**The data:**

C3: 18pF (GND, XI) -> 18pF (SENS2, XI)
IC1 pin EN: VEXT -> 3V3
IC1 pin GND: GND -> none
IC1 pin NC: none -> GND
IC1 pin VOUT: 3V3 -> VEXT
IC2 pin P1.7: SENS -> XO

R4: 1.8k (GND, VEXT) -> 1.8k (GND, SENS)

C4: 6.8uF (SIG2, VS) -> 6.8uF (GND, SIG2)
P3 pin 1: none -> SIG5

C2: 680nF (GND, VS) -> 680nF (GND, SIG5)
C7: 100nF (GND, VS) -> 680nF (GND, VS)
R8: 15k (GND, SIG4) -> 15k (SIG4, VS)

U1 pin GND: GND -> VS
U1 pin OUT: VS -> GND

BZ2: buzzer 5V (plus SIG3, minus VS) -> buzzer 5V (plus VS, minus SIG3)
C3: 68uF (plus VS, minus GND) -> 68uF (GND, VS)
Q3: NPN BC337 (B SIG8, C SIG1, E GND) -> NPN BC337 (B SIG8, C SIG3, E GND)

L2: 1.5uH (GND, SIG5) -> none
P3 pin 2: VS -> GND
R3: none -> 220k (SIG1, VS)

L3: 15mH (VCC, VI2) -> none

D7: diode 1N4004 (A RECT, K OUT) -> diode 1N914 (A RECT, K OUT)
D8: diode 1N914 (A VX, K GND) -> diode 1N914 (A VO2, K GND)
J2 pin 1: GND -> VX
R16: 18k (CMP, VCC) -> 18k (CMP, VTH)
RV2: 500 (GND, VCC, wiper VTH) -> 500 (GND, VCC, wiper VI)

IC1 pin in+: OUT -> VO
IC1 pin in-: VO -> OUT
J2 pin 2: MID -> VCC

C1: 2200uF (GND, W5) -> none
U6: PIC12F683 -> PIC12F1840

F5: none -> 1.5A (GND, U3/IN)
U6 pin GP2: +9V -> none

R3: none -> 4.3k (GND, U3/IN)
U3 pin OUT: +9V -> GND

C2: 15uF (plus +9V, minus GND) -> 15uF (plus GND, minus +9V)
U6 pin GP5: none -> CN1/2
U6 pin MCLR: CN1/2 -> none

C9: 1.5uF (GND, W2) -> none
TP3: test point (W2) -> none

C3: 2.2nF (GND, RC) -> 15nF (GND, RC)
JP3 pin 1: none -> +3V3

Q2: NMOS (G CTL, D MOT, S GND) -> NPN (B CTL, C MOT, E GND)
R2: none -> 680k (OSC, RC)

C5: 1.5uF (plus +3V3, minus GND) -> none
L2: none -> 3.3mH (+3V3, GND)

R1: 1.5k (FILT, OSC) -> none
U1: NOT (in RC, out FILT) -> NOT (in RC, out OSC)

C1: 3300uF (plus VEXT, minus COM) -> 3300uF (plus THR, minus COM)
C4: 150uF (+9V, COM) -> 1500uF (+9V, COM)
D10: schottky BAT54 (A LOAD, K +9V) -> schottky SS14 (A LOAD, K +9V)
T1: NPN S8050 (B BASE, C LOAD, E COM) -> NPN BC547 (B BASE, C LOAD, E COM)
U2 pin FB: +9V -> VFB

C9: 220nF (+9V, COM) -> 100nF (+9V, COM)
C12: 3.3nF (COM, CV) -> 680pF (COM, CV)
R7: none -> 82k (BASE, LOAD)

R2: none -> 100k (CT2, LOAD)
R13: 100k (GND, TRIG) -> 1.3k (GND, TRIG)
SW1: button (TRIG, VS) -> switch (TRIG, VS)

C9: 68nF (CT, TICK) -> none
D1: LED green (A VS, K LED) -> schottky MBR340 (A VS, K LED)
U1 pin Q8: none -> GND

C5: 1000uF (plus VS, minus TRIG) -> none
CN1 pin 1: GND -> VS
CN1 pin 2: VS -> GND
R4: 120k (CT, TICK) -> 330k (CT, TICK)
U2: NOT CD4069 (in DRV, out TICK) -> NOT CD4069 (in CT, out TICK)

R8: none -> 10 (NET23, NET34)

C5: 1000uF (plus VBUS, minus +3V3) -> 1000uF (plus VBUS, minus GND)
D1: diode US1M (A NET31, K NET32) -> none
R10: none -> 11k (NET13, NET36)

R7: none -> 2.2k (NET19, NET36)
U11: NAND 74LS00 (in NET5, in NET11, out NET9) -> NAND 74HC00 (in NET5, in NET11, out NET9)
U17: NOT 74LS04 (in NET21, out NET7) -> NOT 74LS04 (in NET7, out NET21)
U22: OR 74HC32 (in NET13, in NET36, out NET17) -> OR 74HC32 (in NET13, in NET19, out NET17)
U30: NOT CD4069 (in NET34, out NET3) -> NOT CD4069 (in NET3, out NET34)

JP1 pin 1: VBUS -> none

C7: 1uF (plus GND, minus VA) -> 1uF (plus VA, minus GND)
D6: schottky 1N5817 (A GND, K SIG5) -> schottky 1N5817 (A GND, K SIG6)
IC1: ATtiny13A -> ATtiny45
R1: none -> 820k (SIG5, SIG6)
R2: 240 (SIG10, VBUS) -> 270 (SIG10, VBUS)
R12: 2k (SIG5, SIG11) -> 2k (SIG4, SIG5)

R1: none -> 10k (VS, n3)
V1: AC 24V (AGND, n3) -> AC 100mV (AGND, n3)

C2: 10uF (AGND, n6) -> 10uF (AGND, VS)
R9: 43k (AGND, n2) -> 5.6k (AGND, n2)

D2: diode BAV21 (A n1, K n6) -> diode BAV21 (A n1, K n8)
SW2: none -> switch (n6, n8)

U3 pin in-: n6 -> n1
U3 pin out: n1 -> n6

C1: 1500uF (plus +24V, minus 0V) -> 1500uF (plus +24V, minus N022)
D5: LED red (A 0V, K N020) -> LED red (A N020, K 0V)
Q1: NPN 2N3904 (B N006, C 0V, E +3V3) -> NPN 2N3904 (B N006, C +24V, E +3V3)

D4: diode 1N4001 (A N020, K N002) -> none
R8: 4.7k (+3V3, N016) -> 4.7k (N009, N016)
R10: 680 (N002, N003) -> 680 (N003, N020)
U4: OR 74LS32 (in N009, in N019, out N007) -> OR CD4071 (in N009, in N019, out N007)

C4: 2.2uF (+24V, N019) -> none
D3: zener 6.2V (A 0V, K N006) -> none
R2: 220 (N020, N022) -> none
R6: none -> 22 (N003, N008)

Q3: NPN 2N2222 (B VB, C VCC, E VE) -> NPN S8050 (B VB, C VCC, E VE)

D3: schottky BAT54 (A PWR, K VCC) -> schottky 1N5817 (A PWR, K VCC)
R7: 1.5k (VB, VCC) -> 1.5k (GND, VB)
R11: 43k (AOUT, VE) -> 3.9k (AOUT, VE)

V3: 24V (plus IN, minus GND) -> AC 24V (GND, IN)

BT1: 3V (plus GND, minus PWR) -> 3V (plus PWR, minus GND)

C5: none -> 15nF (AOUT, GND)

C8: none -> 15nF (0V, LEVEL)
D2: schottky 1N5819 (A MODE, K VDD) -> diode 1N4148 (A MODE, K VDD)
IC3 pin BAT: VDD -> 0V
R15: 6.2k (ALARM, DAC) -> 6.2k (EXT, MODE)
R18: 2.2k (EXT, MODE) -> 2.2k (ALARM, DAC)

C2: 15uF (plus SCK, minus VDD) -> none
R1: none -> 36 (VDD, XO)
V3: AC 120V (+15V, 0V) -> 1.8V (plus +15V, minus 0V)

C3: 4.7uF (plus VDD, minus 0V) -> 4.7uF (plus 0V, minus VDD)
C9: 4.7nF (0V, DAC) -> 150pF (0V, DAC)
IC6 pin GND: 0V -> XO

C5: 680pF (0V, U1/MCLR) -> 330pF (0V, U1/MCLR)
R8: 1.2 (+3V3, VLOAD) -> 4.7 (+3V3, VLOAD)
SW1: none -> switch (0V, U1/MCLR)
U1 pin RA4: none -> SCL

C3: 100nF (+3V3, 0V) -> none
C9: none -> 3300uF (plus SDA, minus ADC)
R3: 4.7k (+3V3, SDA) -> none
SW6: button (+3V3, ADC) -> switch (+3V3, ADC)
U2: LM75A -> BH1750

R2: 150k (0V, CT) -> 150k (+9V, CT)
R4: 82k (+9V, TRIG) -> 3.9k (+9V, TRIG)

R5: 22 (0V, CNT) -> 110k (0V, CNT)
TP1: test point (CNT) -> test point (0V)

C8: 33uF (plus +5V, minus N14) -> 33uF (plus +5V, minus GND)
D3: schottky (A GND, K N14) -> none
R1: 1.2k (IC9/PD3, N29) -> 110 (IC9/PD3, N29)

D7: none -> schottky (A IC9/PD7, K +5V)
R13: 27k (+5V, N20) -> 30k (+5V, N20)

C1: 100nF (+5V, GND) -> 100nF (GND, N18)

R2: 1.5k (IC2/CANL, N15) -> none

**Task to complete:**
Where the line holding "R8: 15k (GND, SIG4) -> 15k (SIG4, VS)" appears in the listing above, start reproducing exactly, and end with the line holding "T1: NPN S8050".

**Solution for this task:**
R8: 15k (GND, SIG4) -> 15k (SIG4, VS)

U1 pin GND: GND -> VS
U1 pin OUT: VS -> GND

BZ2: buzzer 5V (plus SIG3, minus VS) -> buzzer 5V (plus VS, minus SIG3)
C3: 68uF (plus VS, minus GND) -> 68uF (GND, VS)
Q3: NPN BC337 (B SIG8, C SIG1, E GND) -> NPN BC337 (B SIG8, C SIG3, E GND)

L2: 1.5uH (GND, SIG5) -> none
P3 pin 2: VS -> GND
R3: none -> 220k (SIG1, VS)

L3: 15mH (VCC, VI2) -> none

D7: diode 1N4004 (A RECT, K OUT) -> diode 1N914 (A RECT, K OUT)
D8: diode 1N914 (A VX, K GND) -> diode 1N914 (A VO2, K GND)
J2 pin 1: GND -> VX
R16: 18k (CMP, VCC) -> 18k (CMP, VTH)
RV2: 500 (GND, VCC, wiper VTH) -> 500 (GND, VCC, wiper VI)

IC1 pin in+: OUT -> VO
IC1 pin in-: VO -> OUT
J2 pin 2: MID -> VCC

C1: 2200uF (GND, W5) -> none
U6: PIC12F683 -> PIC12F1840

F5: none -> 1.5A (GND, U3/IN)
U6 pin GP2: +9V -> none

R3: none -> 4.3k (GND, U3/IN)
U3 pin OUT: +9V -> GND

C2: 15uF (plus +9V, minus GND) -> 15uF (plus GND, minus +9V)
U6 pin GP5: none -> CN1/2
U6 pin MCLR: CN1/2 -> none

C9: 1.5uF (GND, W2) -> none
TP3: test point (W2) -> none

C3: 2.2nF (GND, RC) -> 15nF (GND, RC)
JP3 pin 1: none -> +3V3

Q2: NMOS (G CTL, D MOT, S GND) -> NPN (B CTL, C MOT, E GND)
R2: none -> 680k (OSC, RC)

C5: 1.5uF (plus +3V3, minus GND) -> none
L2: none -> 3.3mH (+3V3, GND)

R1: 1.5k (FILT, OSC) -> none
U1: NOT (in RC, out FILT) -> NOT (in RC, out OSC)

C1: 3300uF (plus VEXT, minus COM) -> 3300uF (plus THR, minus COM)
C4: 150uF (+9V, COM) -> 1500uF (+9V, COM)
D10: schottky BAT54 (A LOAD, K +9V) -> schottky SS14 (A LOAD, K +9V)
T1: NPN S8050 (B BASE, C LOAD, E COM) -> NPN BC547 (B BASE, C LOAD, E COM)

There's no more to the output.